START Provided records

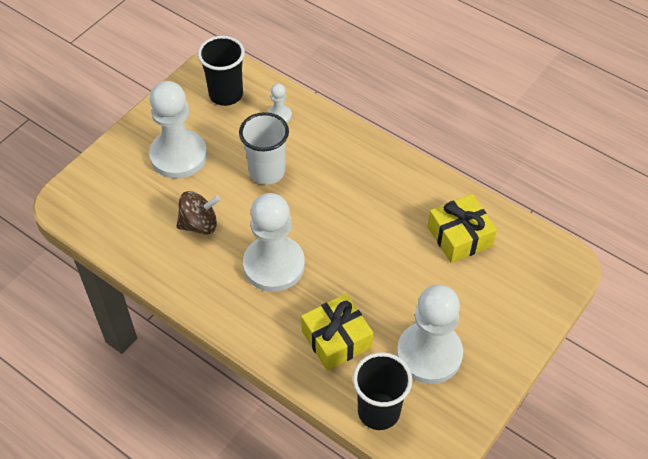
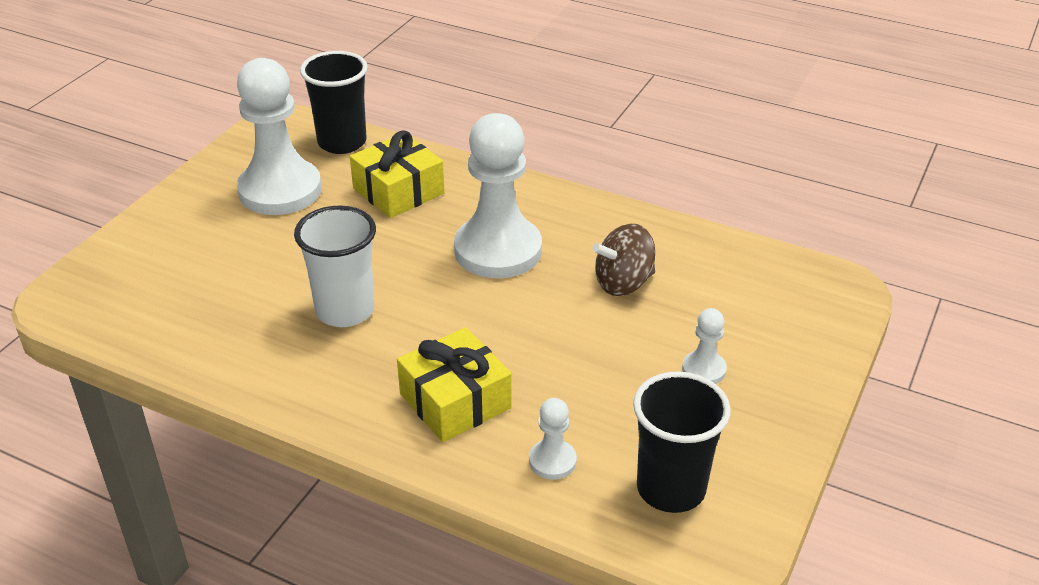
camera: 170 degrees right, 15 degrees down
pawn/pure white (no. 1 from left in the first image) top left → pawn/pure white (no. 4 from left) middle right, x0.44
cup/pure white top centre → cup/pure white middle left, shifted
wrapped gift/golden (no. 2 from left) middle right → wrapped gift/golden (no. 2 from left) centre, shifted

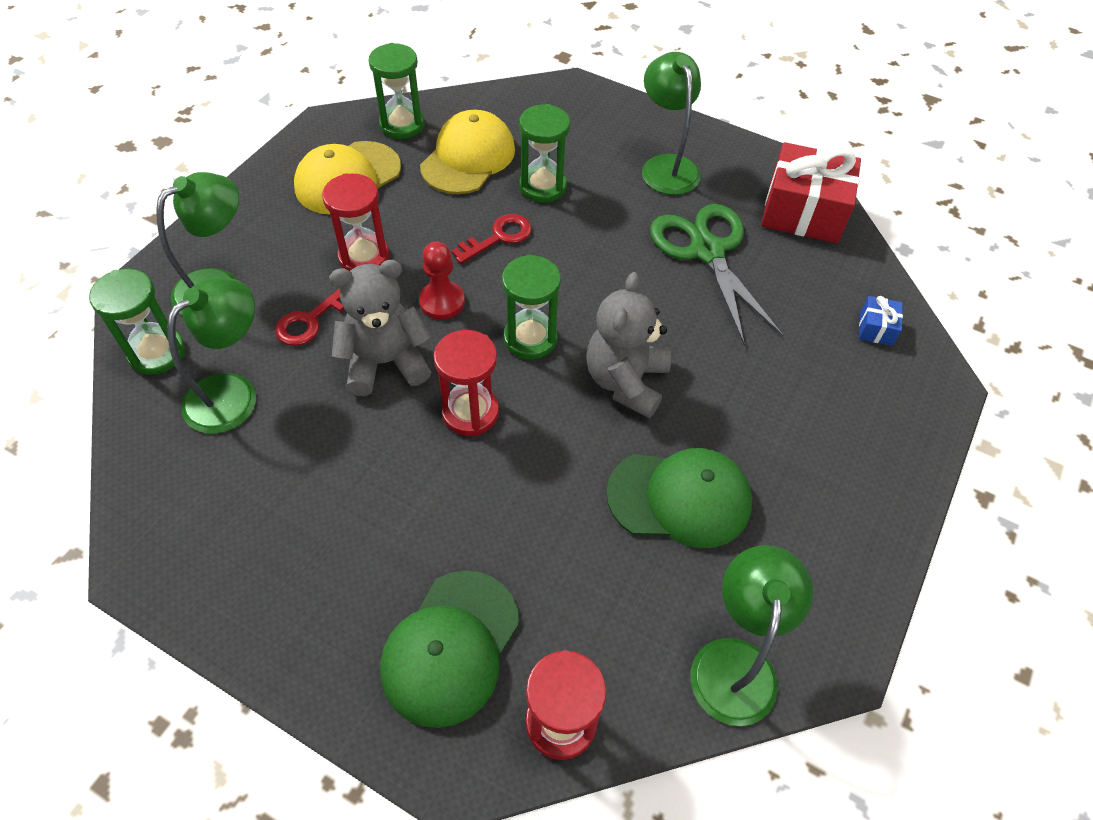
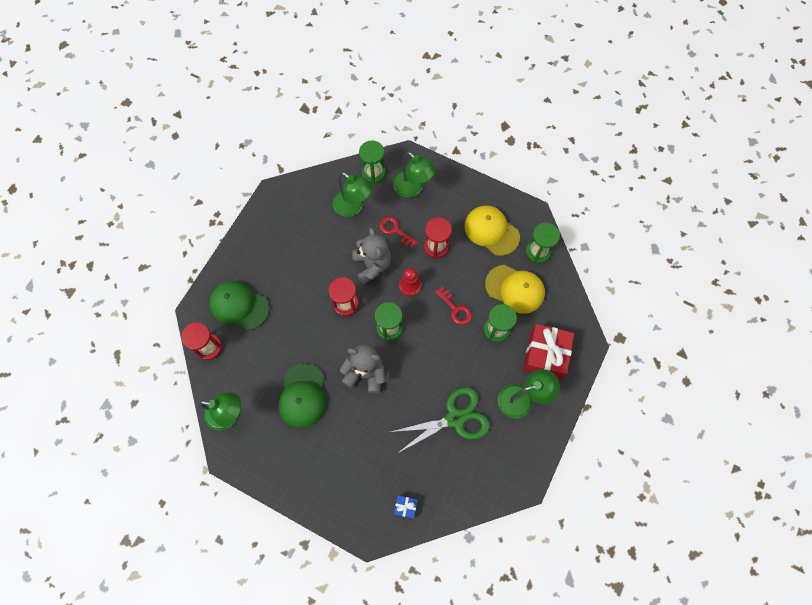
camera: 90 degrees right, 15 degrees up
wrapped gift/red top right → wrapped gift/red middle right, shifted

END Provided records

**Directions for this task**. Once each line with "white" in the entries is counted, state the total and nothing else.

**Response for this exercise**. 2